Records for this task =
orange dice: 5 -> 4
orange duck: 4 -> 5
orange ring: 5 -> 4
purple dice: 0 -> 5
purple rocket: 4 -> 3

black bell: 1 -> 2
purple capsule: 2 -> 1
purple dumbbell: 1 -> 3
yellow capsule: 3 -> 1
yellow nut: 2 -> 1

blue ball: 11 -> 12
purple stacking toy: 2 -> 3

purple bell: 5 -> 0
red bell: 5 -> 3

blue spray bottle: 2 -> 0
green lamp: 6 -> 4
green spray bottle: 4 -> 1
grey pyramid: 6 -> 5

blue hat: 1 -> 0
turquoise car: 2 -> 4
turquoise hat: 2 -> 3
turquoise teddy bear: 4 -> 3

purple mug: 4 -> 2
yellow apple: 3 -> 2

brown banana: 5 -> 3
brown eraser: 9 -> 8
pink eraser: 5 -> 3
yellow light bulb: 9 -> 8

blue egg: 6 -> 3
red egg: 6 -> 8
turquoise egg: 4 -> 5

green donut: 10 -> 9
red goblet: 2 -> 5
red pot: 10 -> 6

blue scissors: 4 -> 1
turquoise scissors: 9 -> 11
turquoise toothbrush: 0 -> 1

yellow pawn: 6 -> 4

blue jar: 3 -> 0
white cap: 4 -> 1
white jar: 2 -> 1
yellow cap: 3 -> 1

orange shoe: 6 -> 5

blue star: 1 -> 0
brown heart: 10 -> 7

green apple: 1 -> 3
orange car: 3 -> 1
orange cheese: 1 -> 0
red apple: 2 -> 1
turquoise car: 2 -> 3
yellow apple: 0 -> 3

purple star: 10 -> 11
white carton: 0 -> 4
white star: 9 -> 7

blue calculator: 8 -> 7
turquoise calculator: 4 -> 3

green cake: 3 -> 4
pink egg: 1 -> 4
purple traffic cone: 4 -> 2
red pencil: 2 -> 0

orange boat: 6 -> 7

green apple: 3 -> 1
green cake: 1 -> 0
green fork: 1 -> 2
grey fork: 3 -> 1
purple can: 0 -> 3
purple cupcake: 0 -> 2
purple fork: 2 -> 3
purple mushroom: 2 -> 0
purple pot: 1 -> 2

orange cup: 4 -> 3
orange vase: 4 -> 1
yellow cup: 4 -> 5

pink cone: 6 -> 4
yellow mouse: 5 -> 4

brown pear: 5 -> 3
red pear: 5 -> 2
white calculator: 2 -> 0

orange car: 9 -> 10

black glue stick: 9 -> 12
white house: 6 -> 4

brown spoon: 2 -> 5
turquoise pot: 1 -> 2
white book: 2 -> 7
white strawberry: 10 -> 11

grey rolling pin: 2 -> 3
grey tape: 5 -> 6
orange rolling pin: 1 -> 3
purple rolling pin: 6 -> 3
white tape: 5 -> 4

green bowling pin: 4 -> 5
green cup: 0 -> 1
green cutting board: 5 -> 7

Your objective = The response must consist solely of the lines from the first line of the entries through the line containing "red bell: 5 -> 3", repeated exactly.

Answer section =
orange dice: 5 -> 4
orange duck: 4 -> 5
orange ring: 5 -> 4
purple dice: 0 -> 5
purple rocket: 4 -> 3

black bell: 1 -> 2
purple capsule: 2 -> 1
purple dumbbell: 1 -> 3
yellow capsule: 3 -> 1
yellow nut: 2 -> 1

blue ball: 11 -> 12
purple stacking toy: 2 -> 3

purple bell: 5 -> 0
red bell: 5 -> 3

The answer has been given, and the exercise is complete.